*Work item*
Find the word "black" in the listing below. Copy every line that has it.

*Given records*

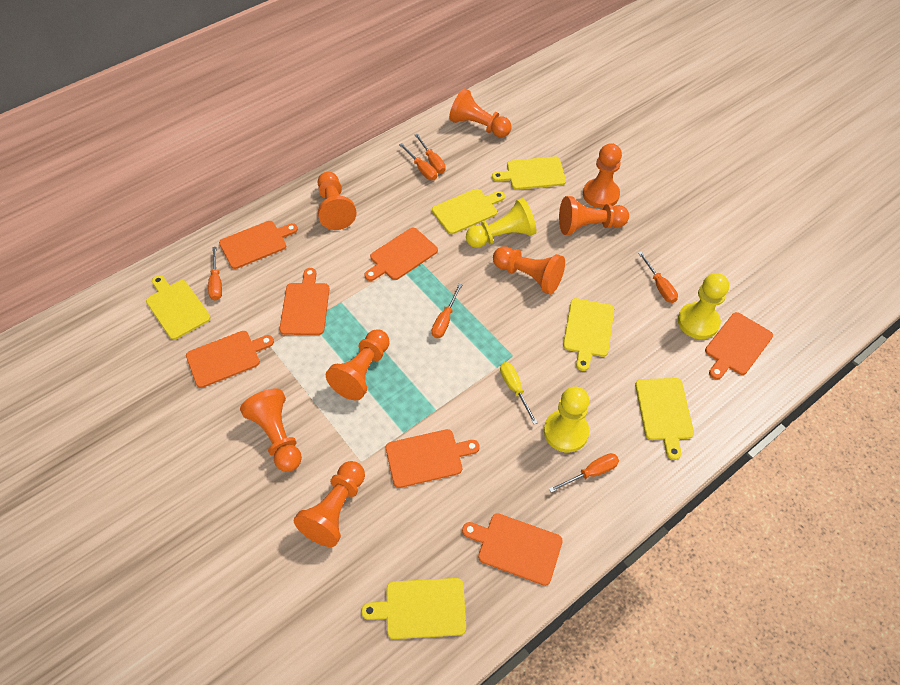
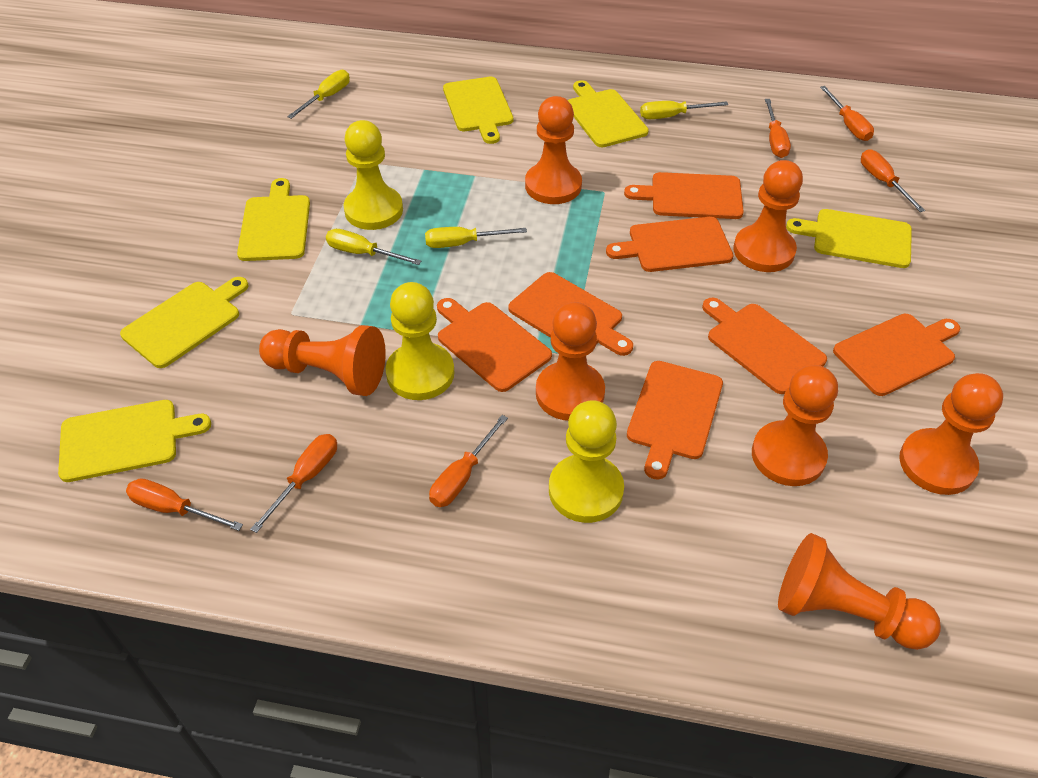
orange pawn: 8 -> 7
yellow screwdriver: 1 -> 4

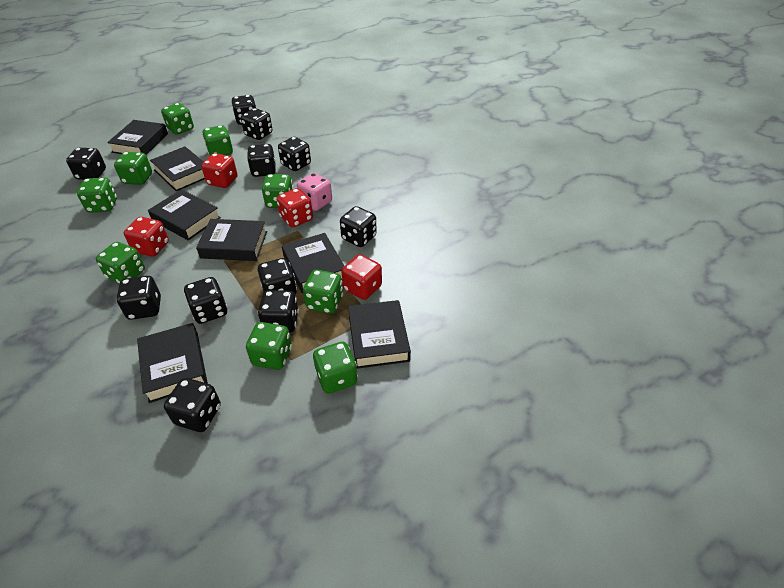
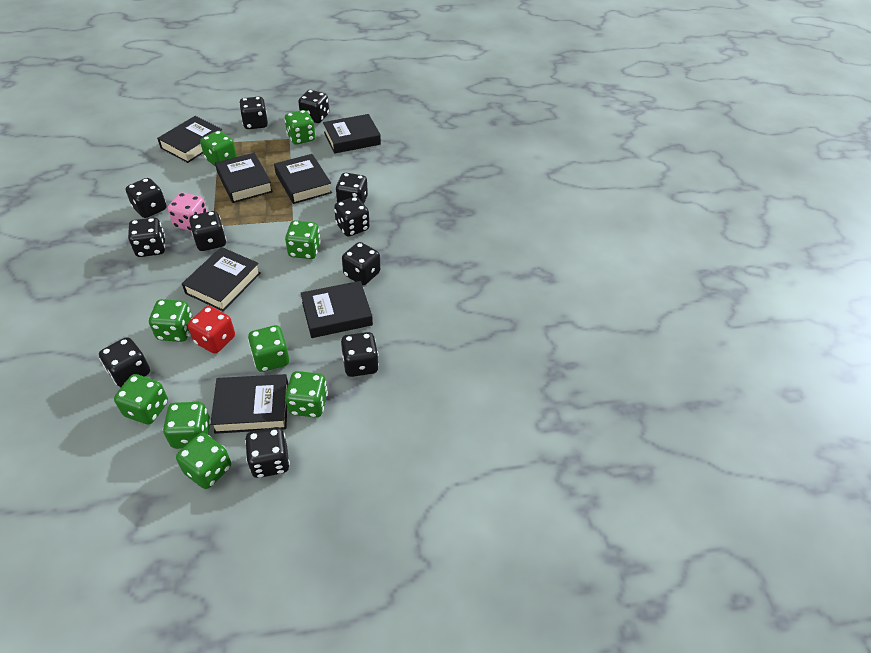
red dice: 4 -> 1

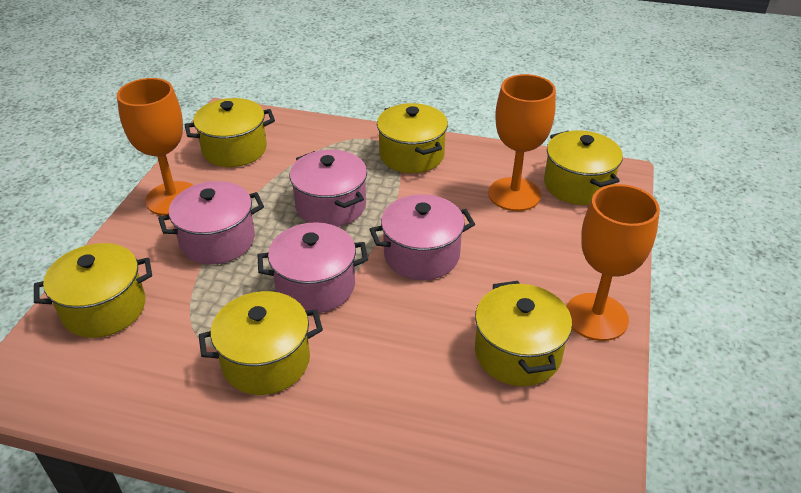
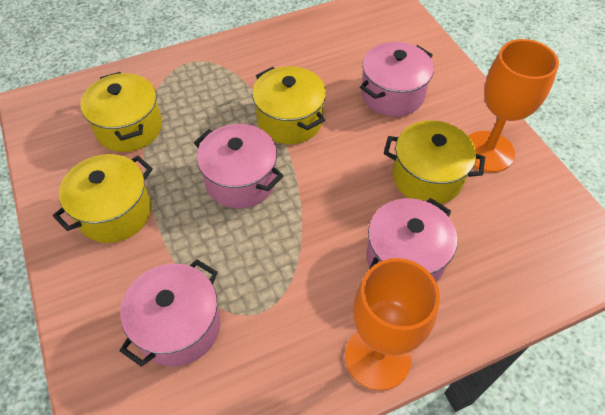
orange goblet: 3 -> 2
yellow pot: 6 -> 4

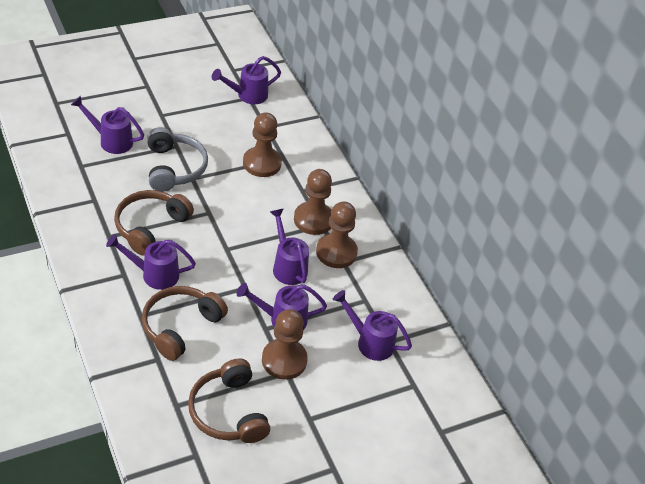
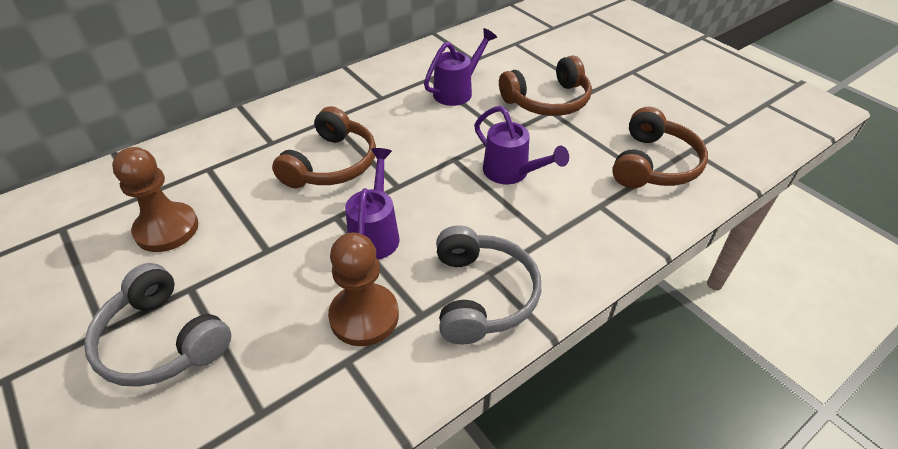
brown pawn: 4 -> 2
grey headphones: 1 -> 2
purple watering can: 6 -> 3

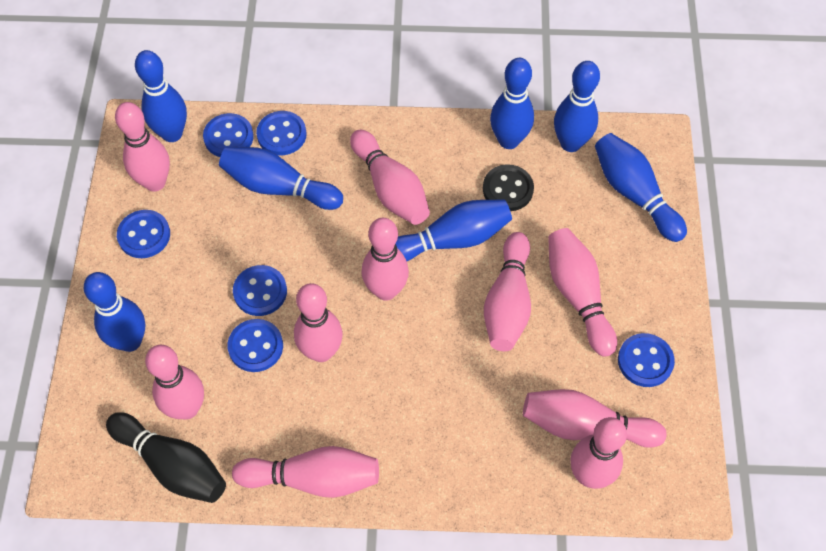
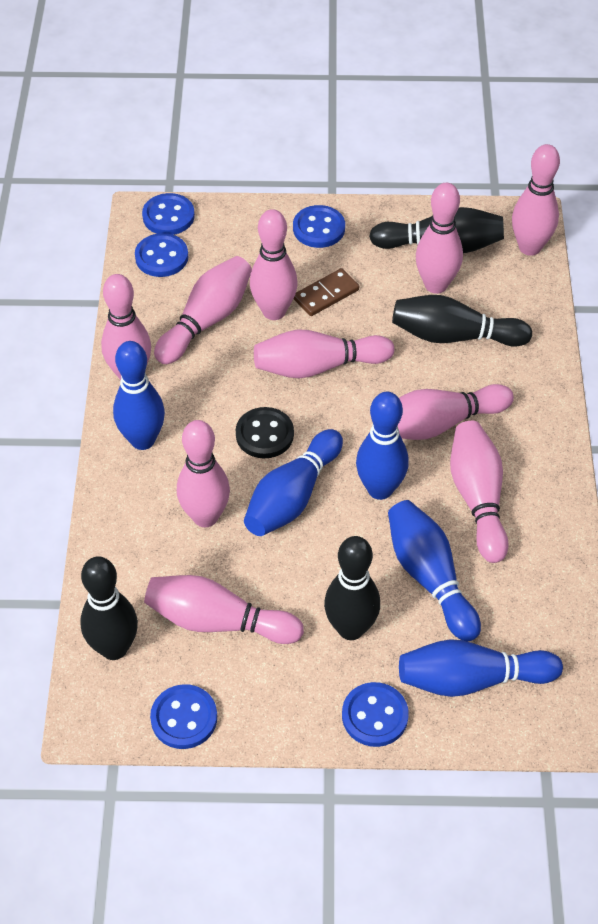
black bowling pin: 1 -> 4
blue bowling pin: 7 -> 5
blue button: 6 -> 5
brown domino: 0 -> 1

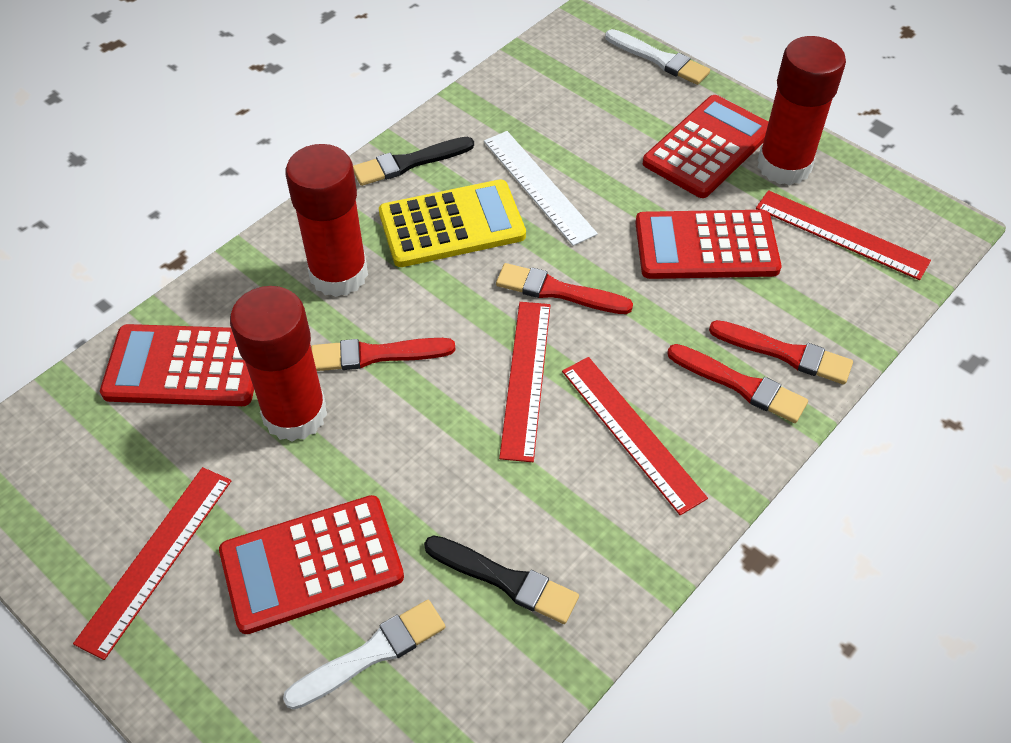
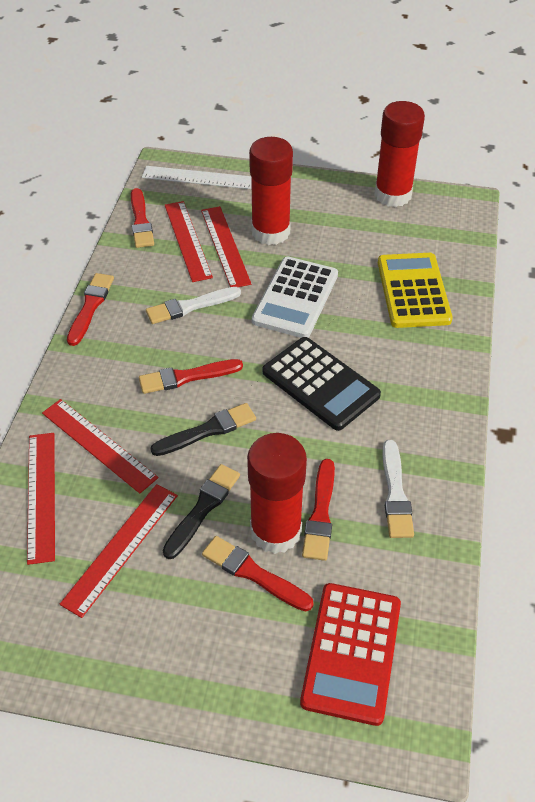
black calculator: 0 -> 1
red brush: 4 -> 5
red calculator: 4 -> 1
red ruler: 4 -> 5
white calculator: 0 -> 1

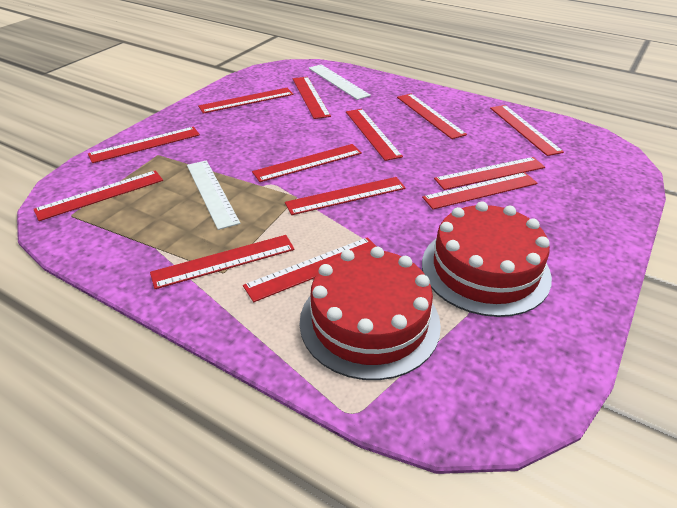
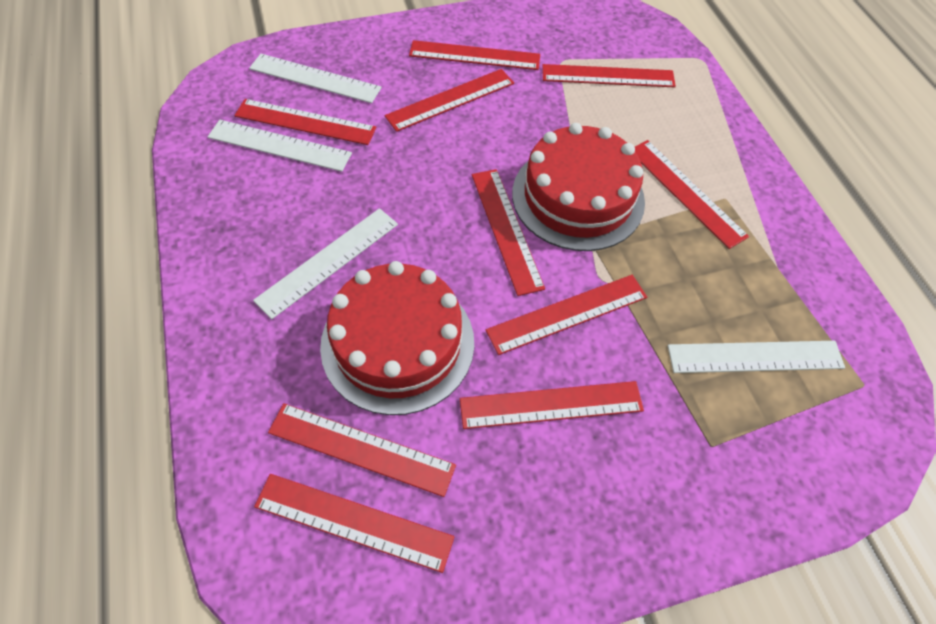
red ruler: 13 -> 10
white ruler: 2 -> 4

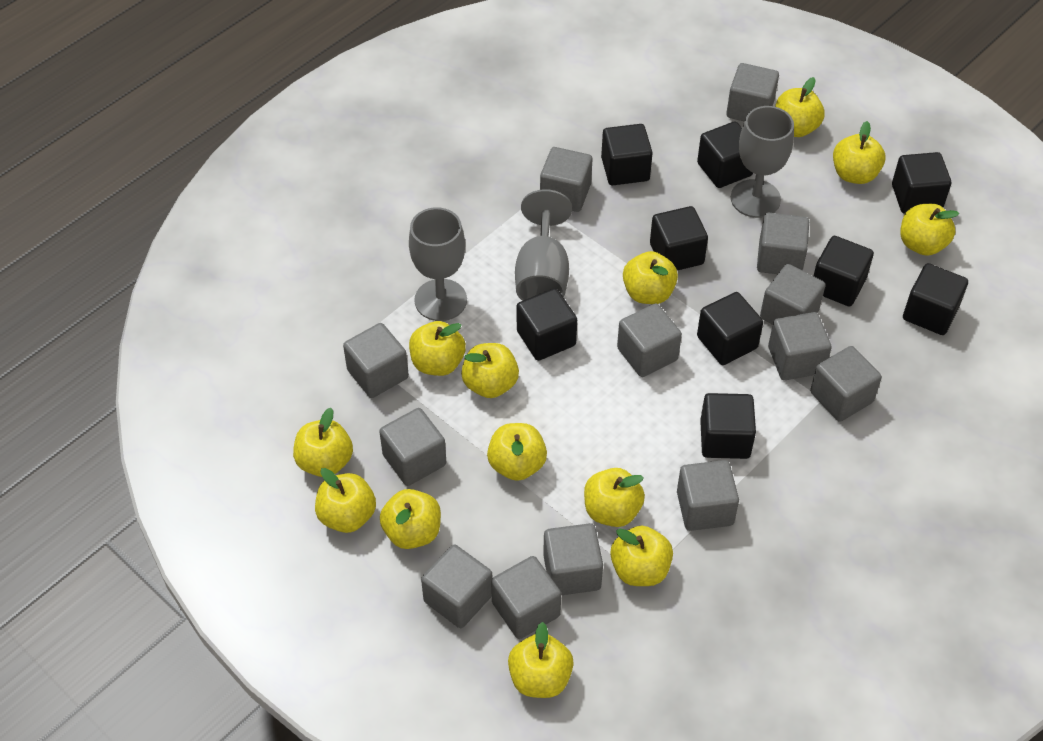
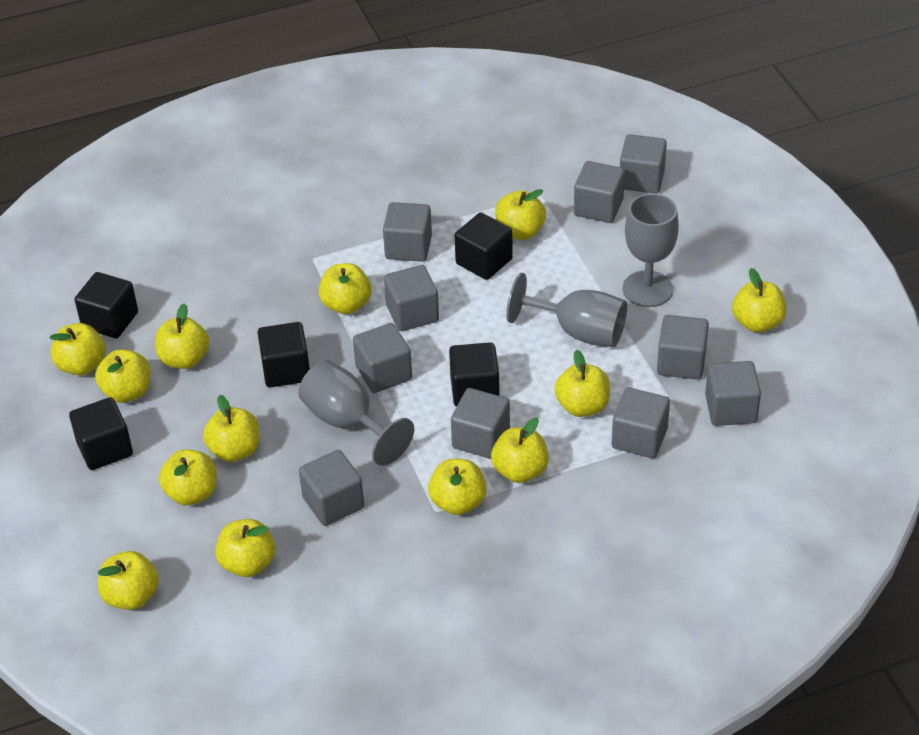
black cube: 9 -> 5
grey cube: 13 -> 10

*Answer to this exercise*
black bowling pin: 1 -> 4
black calculator: 0 -> 1
black cube: 9 -> 5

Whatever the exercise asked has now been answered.